Entries taken from a collection:
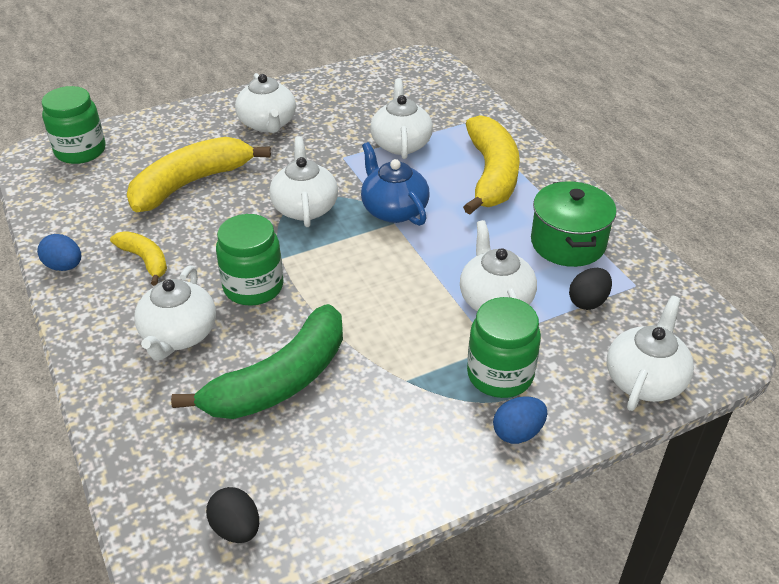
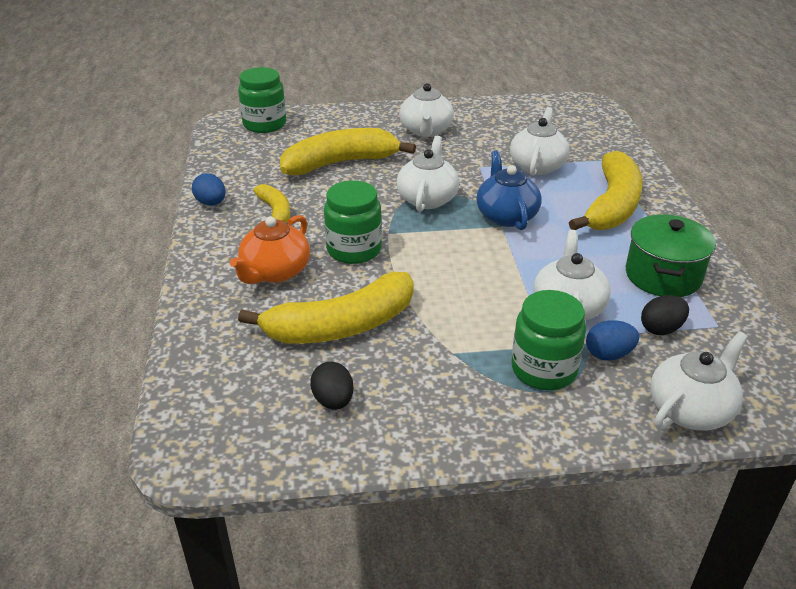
camera: 20 degrees right, 5 degrees down
(179, 335) = (275, 272): white teapot -> orange teapot
(236, 528) = (249, 430): black egg -> black egg (333, 401)
(280, 381) = (341, 326): green banana -> yellow banana
(518, 432) = (538, 422): blue egg -> blue egg (608, 354)

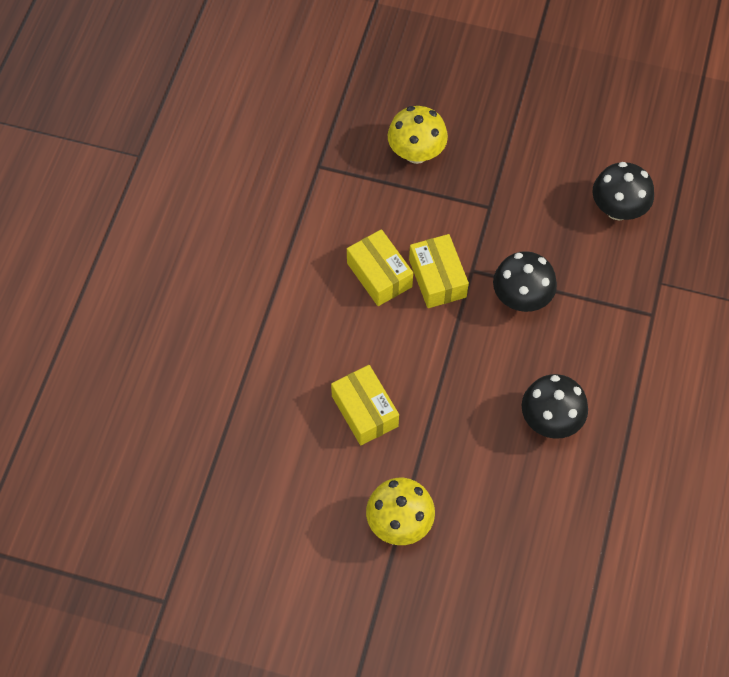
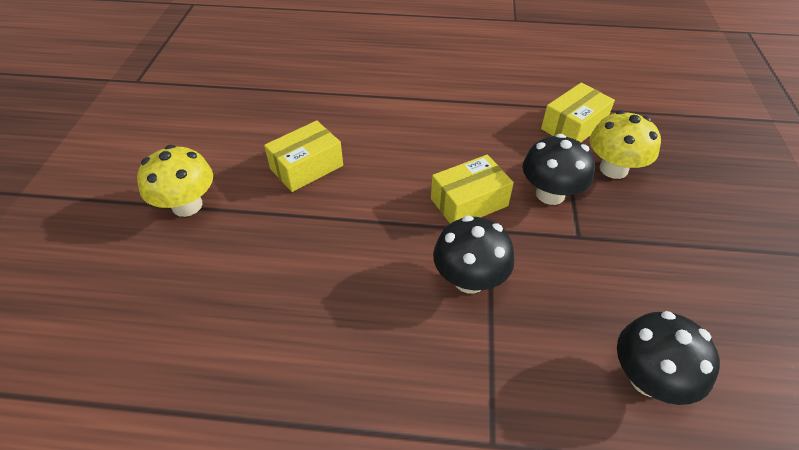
camera: 80 degrees right, 15 degrees down
(379, 275) = (457, 159): yellow box -> yellow box (573, 126)
(550, 419) = (309, 327): black mushroom -> black mushroom (550, 194)

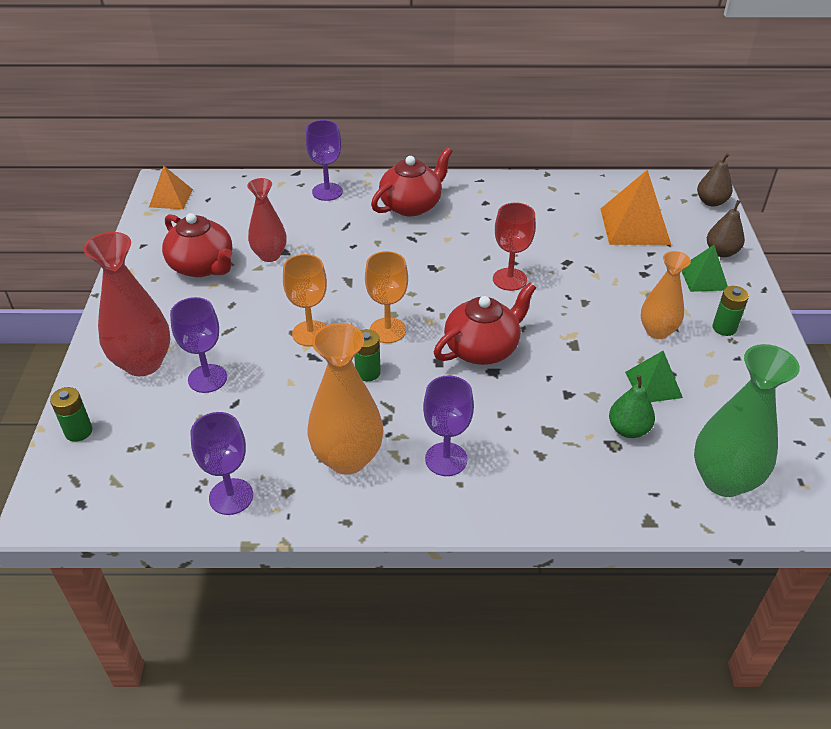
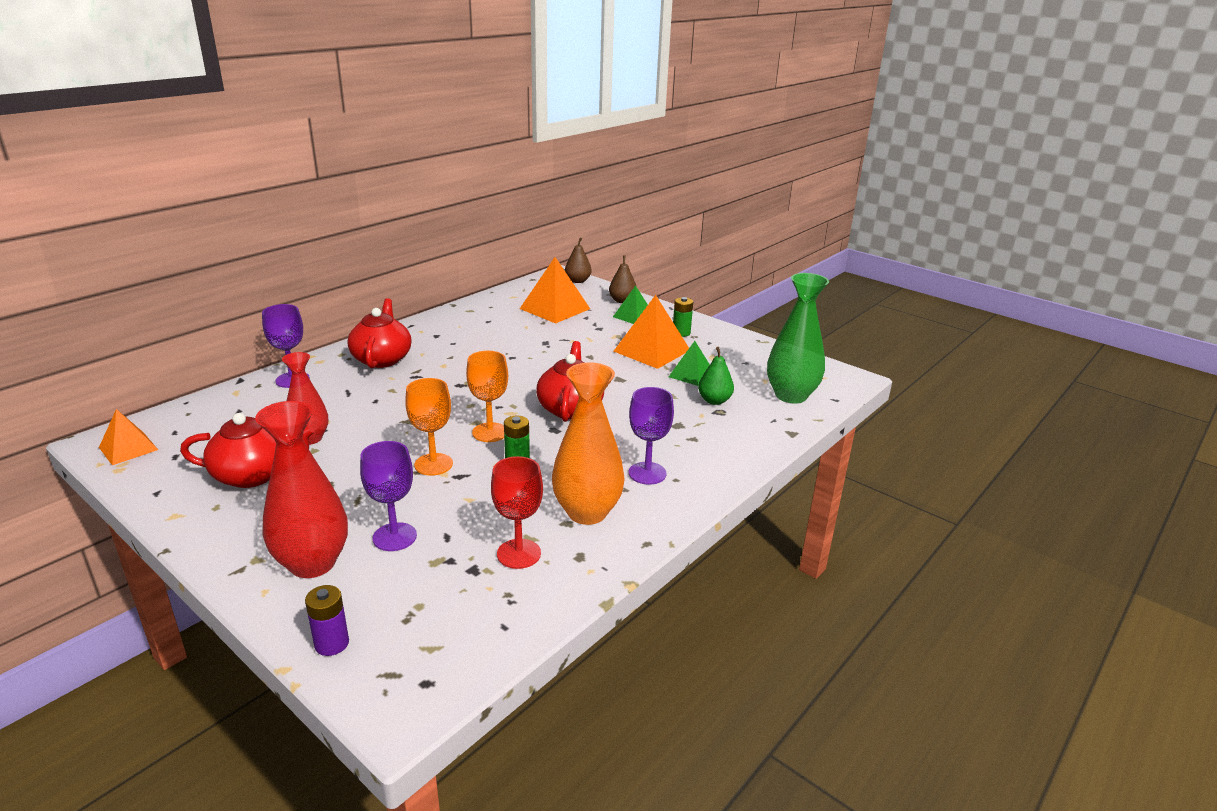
camera: 50 degrees left, 15 degrees down
(78, 431) = (331, 643): green battery -> purple battery
(231, 496) = (545, 587): purple goblet -> none
(509, 279) = (525, 367): red goblet -> red goblet (519, 554)
(657, 331) = (652, 350): orange vase -> orange pyramid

• **About this exercise**
All lines from the one containing "(379, 275) = (457, 159): yellow" to the end of the entries should appear in the output exactly as written, with no pictures.

• **Completed task**
(379, 275) = (457, 159): yellow box -> yellow box (573, 126)
(550, 419) = (309, 327): black mushroom -> black mushroom (550, 194)

camera: 50 degrees left, 15 degrees down
(78, 431) = (331, 643): green battery -> purple battery
(231, 496) = (545, 587): purple goblet -> none
(509, 279) = (525, 367): red goblet -> red goblet (519, 554)
(657, 331) = (652, 350): orange vase -> orange pyramid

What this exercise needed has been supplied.